Can you set out the rows below as a numbered list, skipping blank lines and leaving out the pictures?

════════

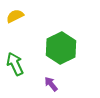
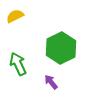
green arrow: moved 3 px right
purple arrow: moved 2 px up
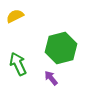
green hexagon: rotated 12 degrees clockwise
purple arrow: moved 4 px up
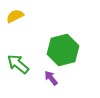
green hexagon: moved 2 px right, 2 px down
green arrow: rotated 25 degrees counterclockwise
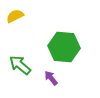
green hexagon: moved 1 px right, 3 px up; rotated 20 degrees clockwise
green arrow: moved 2 px right, 1 px down
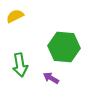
green arrow: rotated 140 degrees counterclockwise
purple arrow: rotated 21 degrees counterclockwise
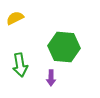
yellow semicircle: moved 2 px down
purple arrow: rotated 119 degrees counterclockwise
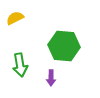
green hexagon: moved 1 px up
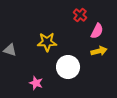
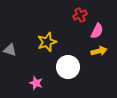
red cross: rotated 24 degrees clockwise
yellow star: rotated 18 degrees counterclockwise
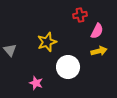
red cross: rotated 16 degrees clockwise
gray triangle: rotated 32 degrees clockwise
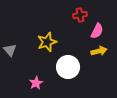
pink star: rotated 24 degrees clockwise
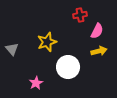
gray triangle: moved 2 px right, 1 px up
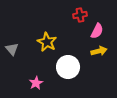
yellow star: rotated 24 degrees counterclockwise
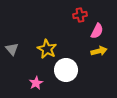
yellow star: moved 7 px down
white circle: moved 2 px left, 3 px down
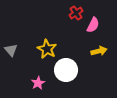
red cross: moved 4 px left, 2 px up; rotated 24 degrees counterclockwise
pink semicircle: moved 4 px left, 6 px up
gray triangle: moved 1 px left, 1 px down
pink star: moved 2 px right
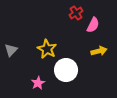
gray triangle: rotated 24 degrees clockwise
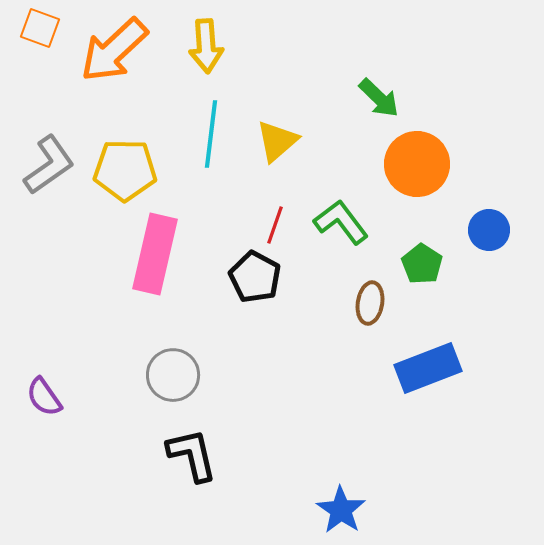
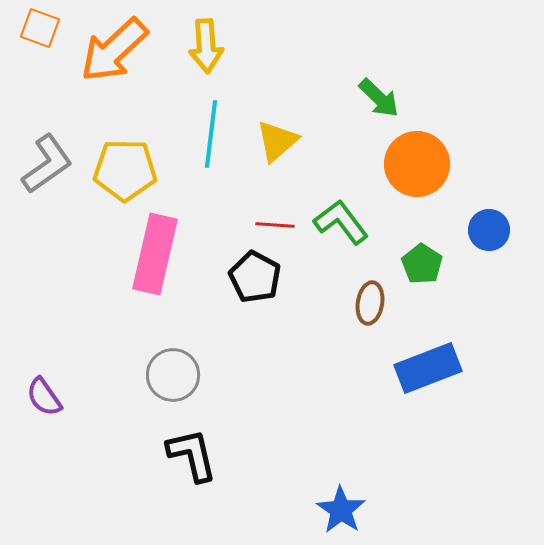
gray L-shape: moved 2 px left, 1 px up
red line: rotated 75 degrees clockwise
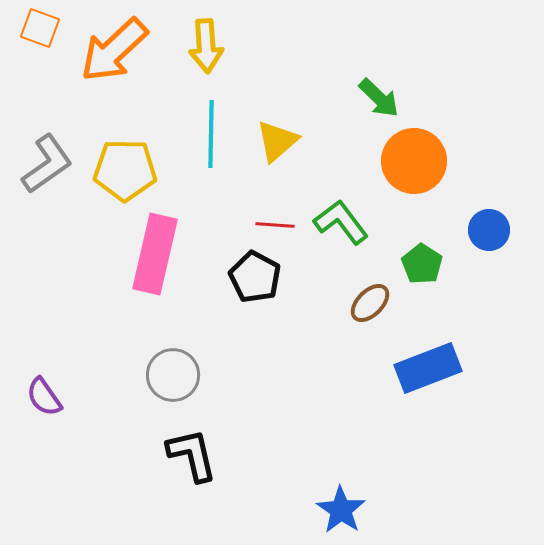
cyan line: rotated 6 degrees counterclockwise
orange circle: moved 3 px left, 3 px up
brown ellipse: rotated 36 degrees clockwise
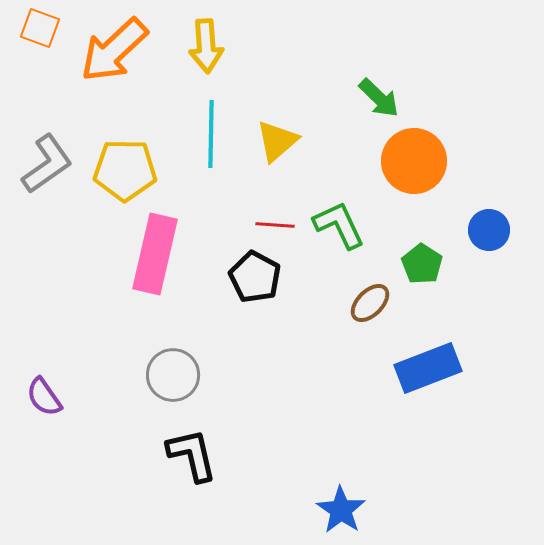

════════

**EXERCISE RESPONSE:**
1. green arrow: moved 3 px right
2. purple arrow: moved 2 px up
3. green hexagon: rotated 12 degrees clockwise
4. purple arrow: moved 4 px up
5. green hexagon: moved 2 px right, 2 px down
6. green arrow: rotated 25 degrees counterclockwise
7. green hexagon: moved 1 px right, 3 px up; rotated 20 degrees clockwise
8. green arrow: moved 2 px right, 1 px down
9. green arrow: rotated 140 degrees counterclockwise
10. purple arrow: rotated 21 degrees counterclockwise
11. yellow semicircle: moved 2 px down
12. purple arrow: rotated 119 degrees counterclockwise
13. green hexagon: moved 1 px up
14. red cross: rotated 24 degrees clockwise
15. yellow star: rotated 18 degrees counterclockwise
16. red cross: rotated 16 degrees clockwise
17. gray triangle: rotated 32 degrees clockwise
18. pink star: rotated 24 degrees clockwise
19. gray triangle: moved 2 px right, 1 px up
20. yellow star: rotated 24 degrees counterclockwise
21. yellow star: moved 7 px down
22. white circle: moved 2 px left, 3 px down
23. red cross: moved 4 px left, 2 px up; rotated 24 degrees counterclockwise
24. pink semicircle: moved 4 px left, 6 px up
25. gray triangle: moved 1 px left, 1 px down
26. pink star: moved 2 px right
27. gray triangle: rotated 24 degrees clockwise
28. gray L-shape: moved 2 px left, 1 px up
29. red line: rotated 75 degrees clockwise
30. cyan line: rotated 6 degrees counterclockwise
31. orange circle: moved 3 px left, 3 px up
32. brown ellipse: rotated 36 degrees clockwise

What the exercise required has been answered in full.